Task to complete: Leave every image out, and print the remaining lines below exactly.

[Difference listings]
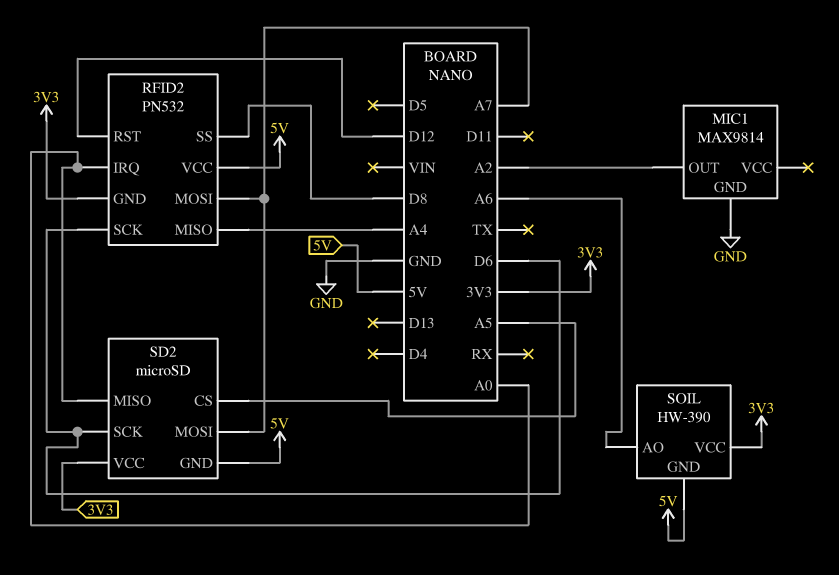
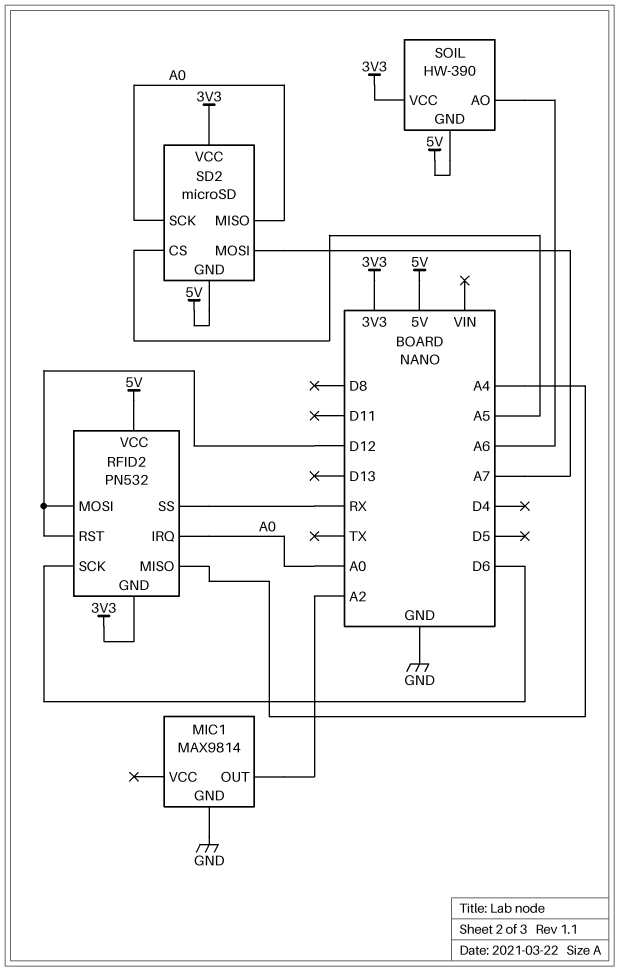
RFID2 pin MOSI: A7 -> D12
RFID2 pin SS: D8 -> RX
SD2 pin SCK: D6 -> A0

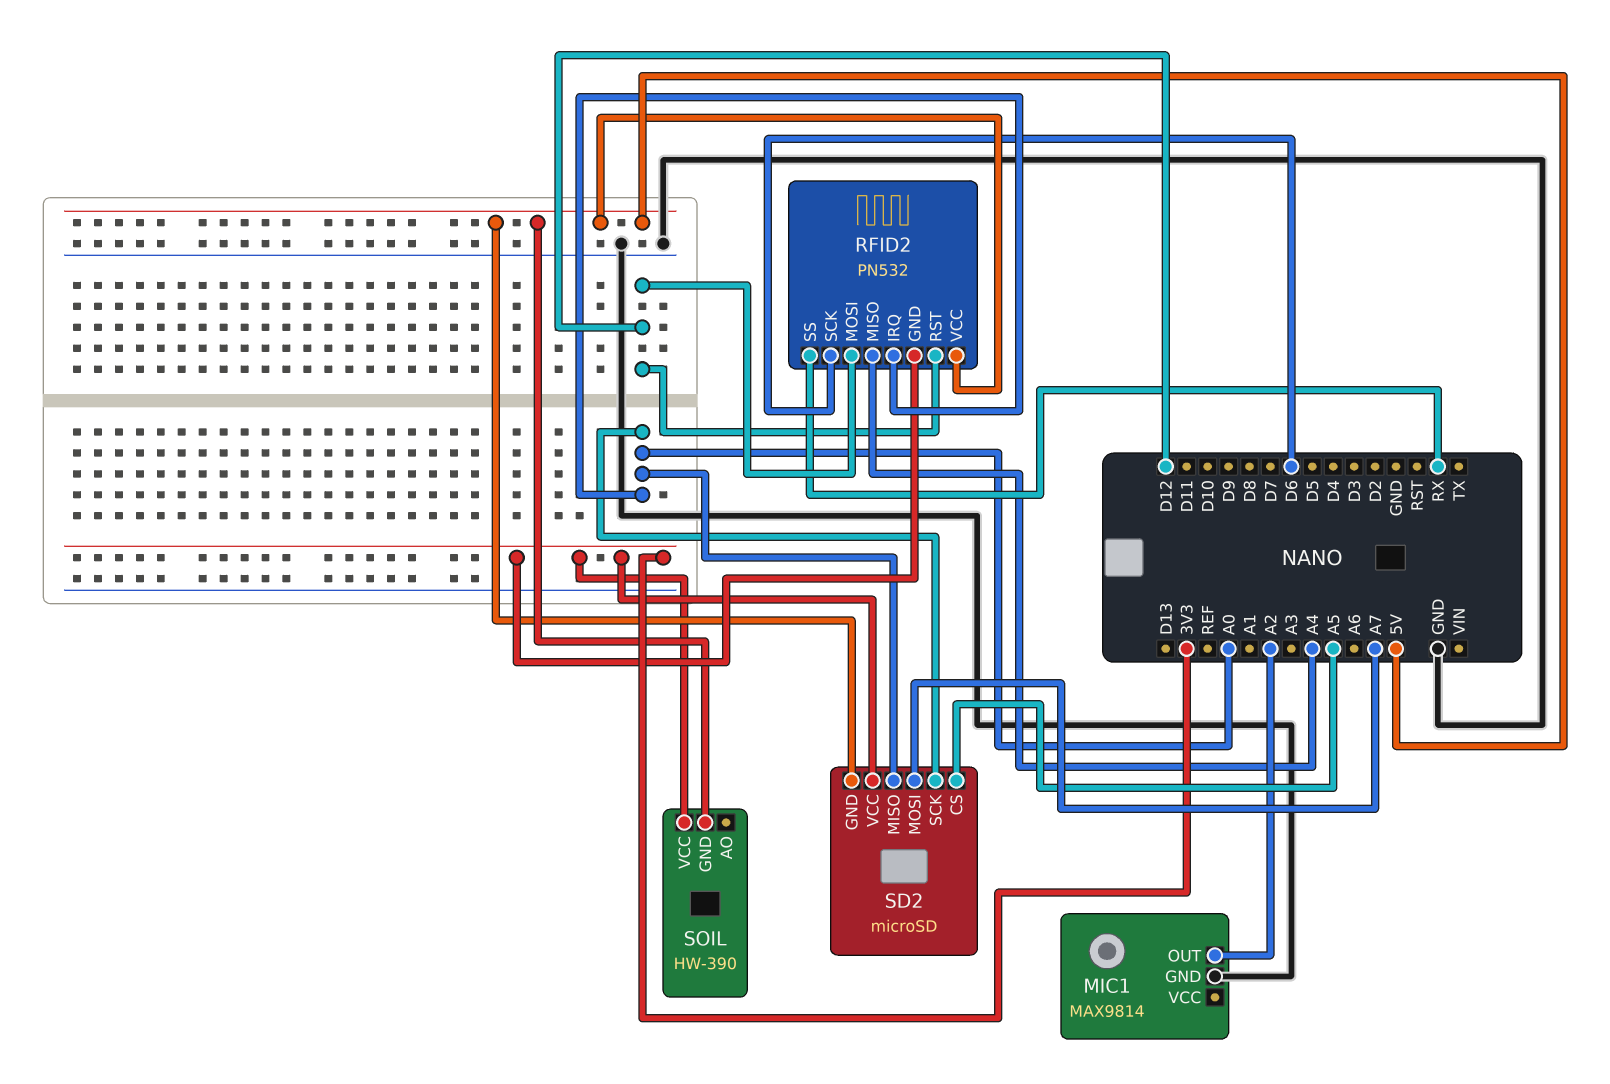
SOIL pin AO: A6 -> none

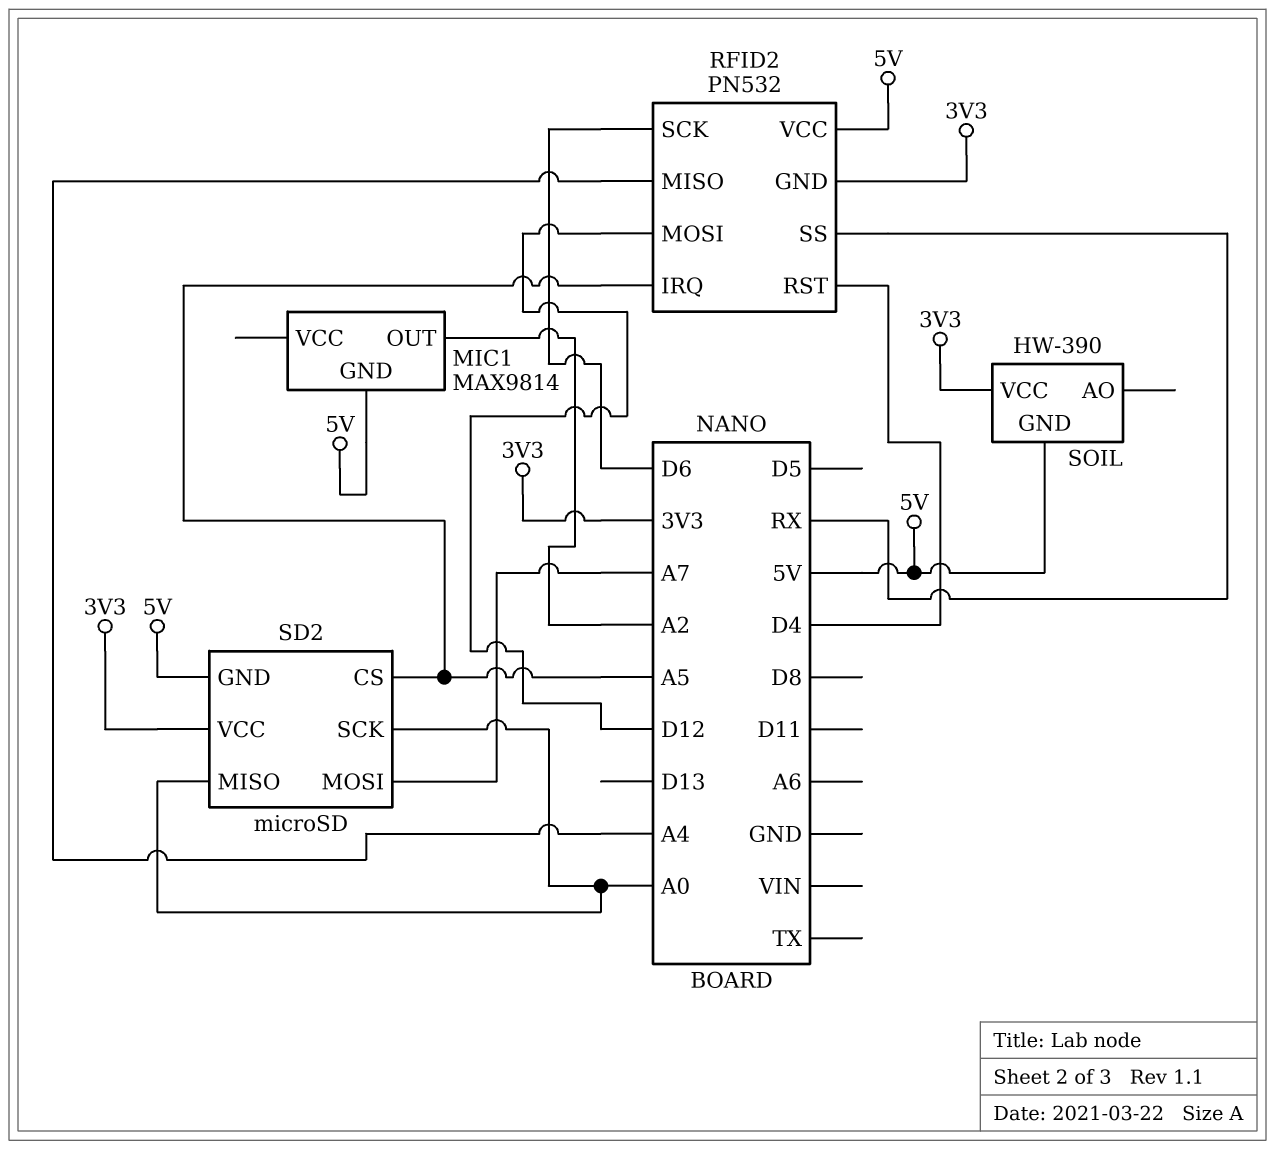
MIC1 pin GND: GND -> 5V
RFID2 pin IRQ: A0 -> A5
RFID2 pin RST: D12 -> D4

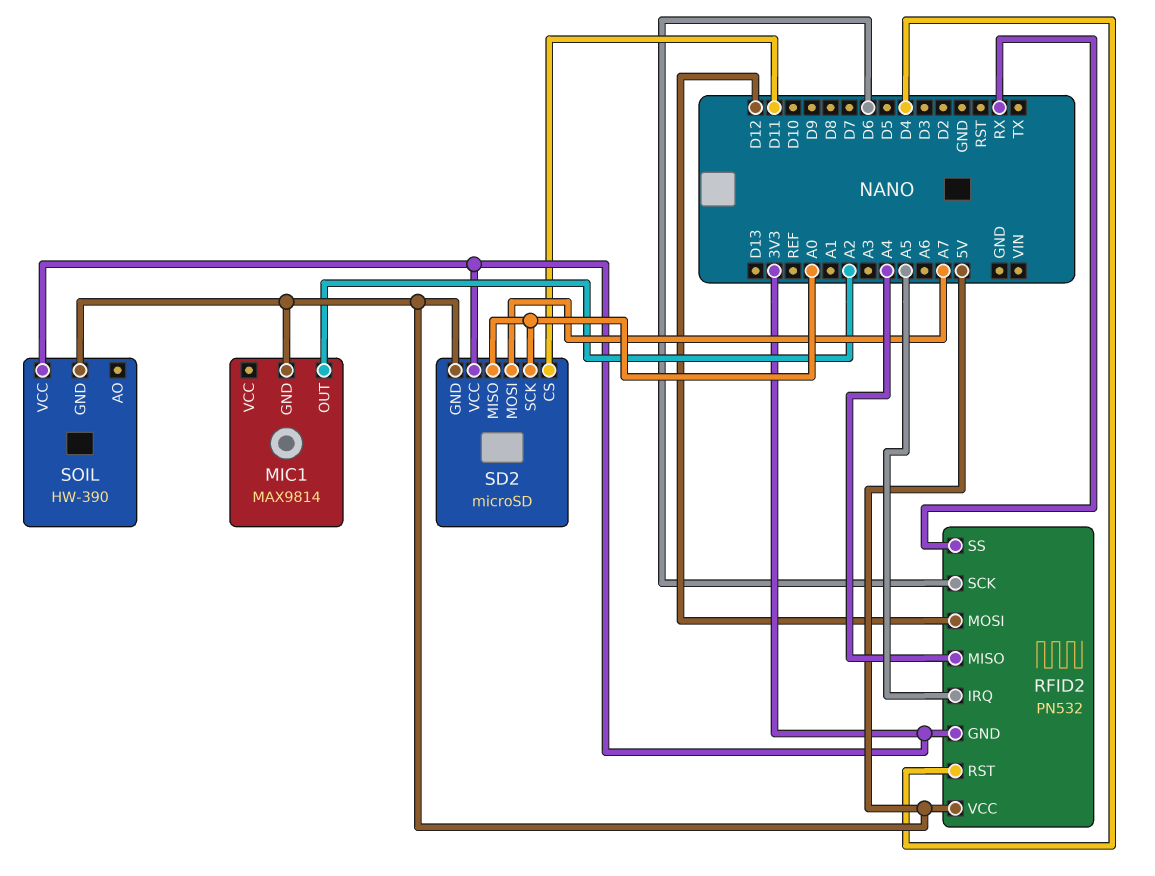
SD2 pin CS: A5 -> D11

Answer to this problem:
RFID2 pin MOSI: A7 -> D12
RFID2 pin SS: D8 -> RX
SD2 pin SCK: D6 -> A0

SOIL pin AO: A6 -> none

MIC1 pin GND: GND -> 5V
RFID2 pin IRQ: A0 -> A5
RFID2 pin RST: D12 -> D4

SD2 pin CS: A5 -> D11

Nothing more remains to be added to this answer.